[[ DATA FOR THIS EXERCISE, beginning ]]
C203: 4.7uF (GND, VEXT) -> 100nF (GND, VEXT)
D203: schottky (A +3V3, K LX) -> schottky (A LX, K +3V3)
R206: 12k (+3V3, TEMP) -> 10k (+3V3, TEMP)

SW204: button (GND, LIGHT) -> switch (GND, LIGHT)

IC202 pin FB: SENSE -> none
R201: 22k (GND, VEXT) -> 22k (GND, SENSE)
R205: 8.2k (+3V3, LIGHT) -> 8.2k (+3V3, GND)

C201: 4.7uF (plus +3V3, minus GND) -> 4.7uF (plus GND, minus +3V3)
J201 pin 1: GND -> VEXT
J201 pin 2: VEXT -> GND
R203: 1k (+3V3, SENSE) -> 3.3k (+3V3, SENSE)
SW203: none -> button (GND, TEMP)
[[ DATA FOR THIS EXERCISE, end ]]
TASK DIRECTIONS ▸
Everything from the line containing "D203: schottky (A" to the last line of the data above must be set down exactly, both ends included, with no other lines.

RESULT FOR THIS TASK ▸
D203: schottky (A +3V3, K LX) -> schottky (A LX, K +3V3)
R206: 12k (+3V3, TEMP) -> 10k (+3V3, TEMP)

SW204: button (GND, LIGHT) -> switch (GND, LIGHT)

IC202 pin FB: SENSE -> none
R201: 22k (GND, VEXT) -> 22k (GND, SENSE)
R205: 8.2k (+3V3, LIGHT) -> 8.2k (+3V3, GND)

C201: 4.7uF (plus +3V3, minus GND) -> 4.7uF (plus GND, minus +3V3)
J201 pin 1: GND -> VEXT
J201 pin 2: VEXT -> GND
R203: 1k (+3V3, SENSE) -> 3.3k (+3V3, SENSE)
SW203: none -> button (GND, TEMP)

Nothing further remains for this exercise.